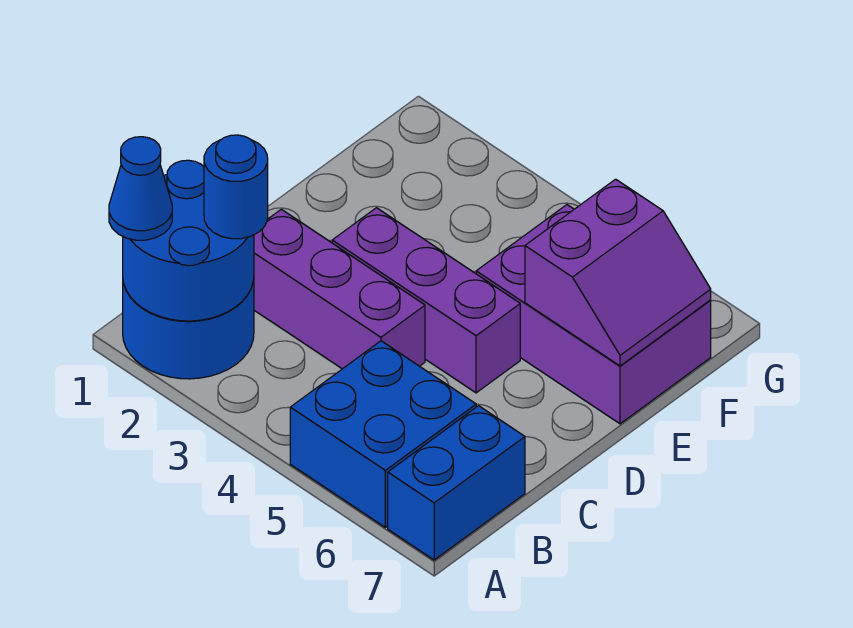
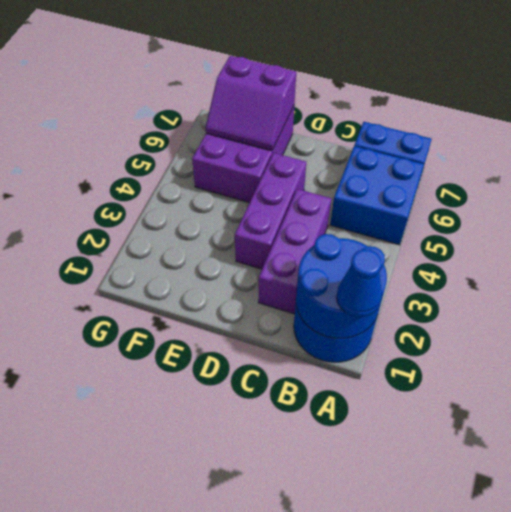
blue round brick B2 level 3 -> none
purple slope E6:F7 level 2 top 6 -> purple slope E6:F7 level 2 top 7

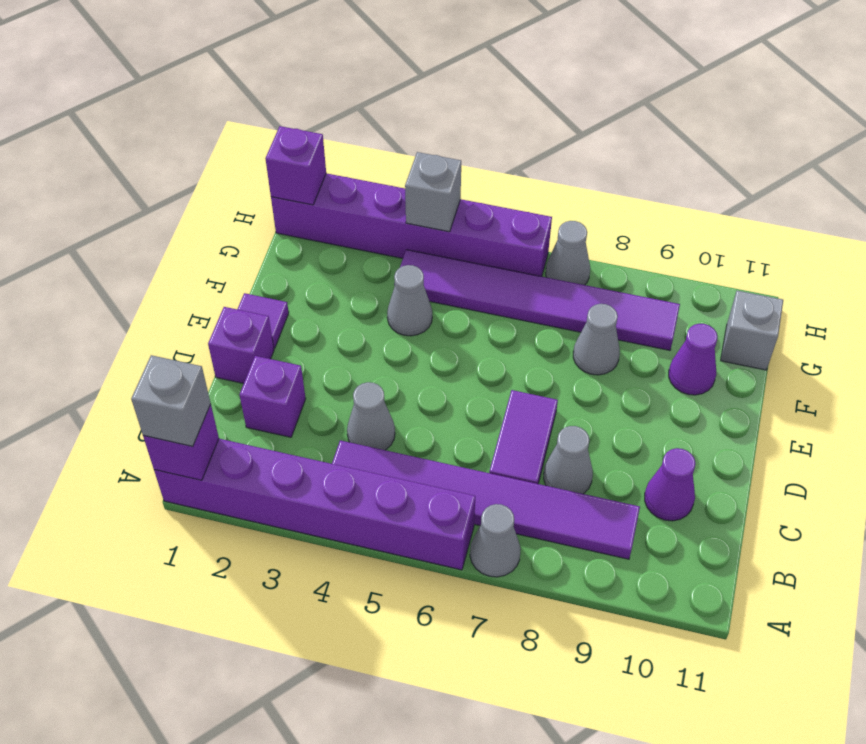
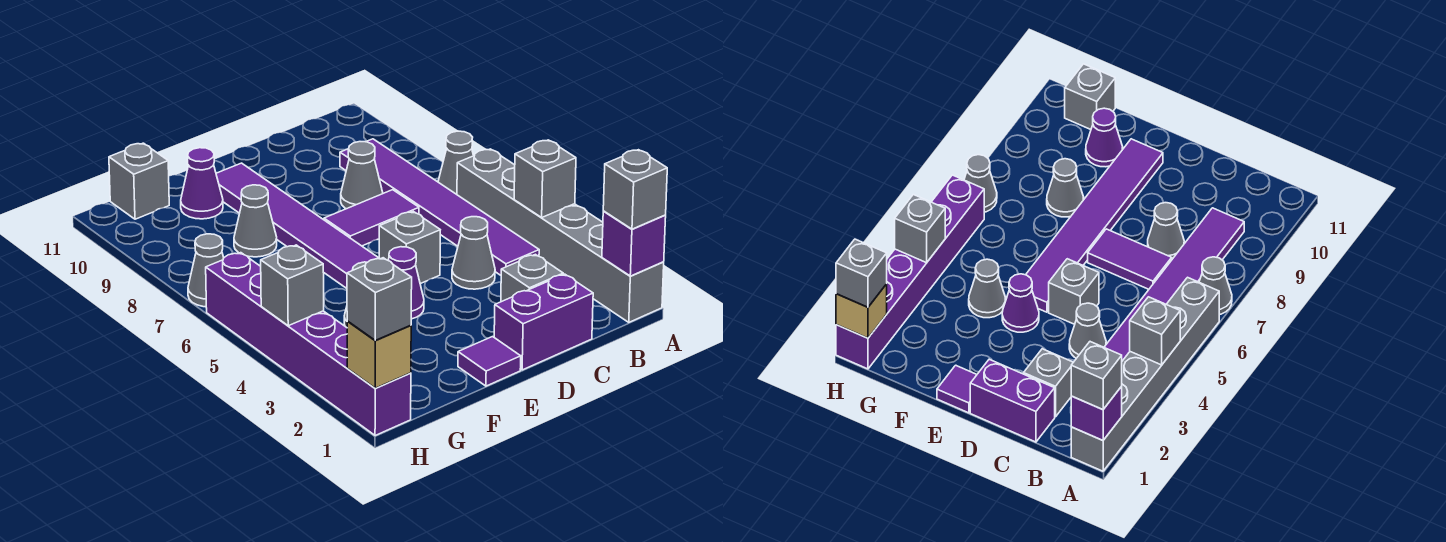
purple brick A1:A6 level 1 -> grey brick A1:A6 level 1
none -> grey brick A4 level 2
purple brick C2 level 1 -> grey brick C2 level 1
purple cone C10 level 1 -> purple cone E4 level 1
purple brick D1 level 1 -> purple brick C1:D1 level 1
none -> grey brick D5 level 1
purple tile G4:G9 level 1 -> purple tile E5:E10 level 1
purple brick H1 level 2 -> tan brick H1 level 2
none -> grey brick H1 level 3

==================================================

Your goal: Could you tally the lines in the data that contain the string "grey" and answer with the number alone?

Expected answer: 5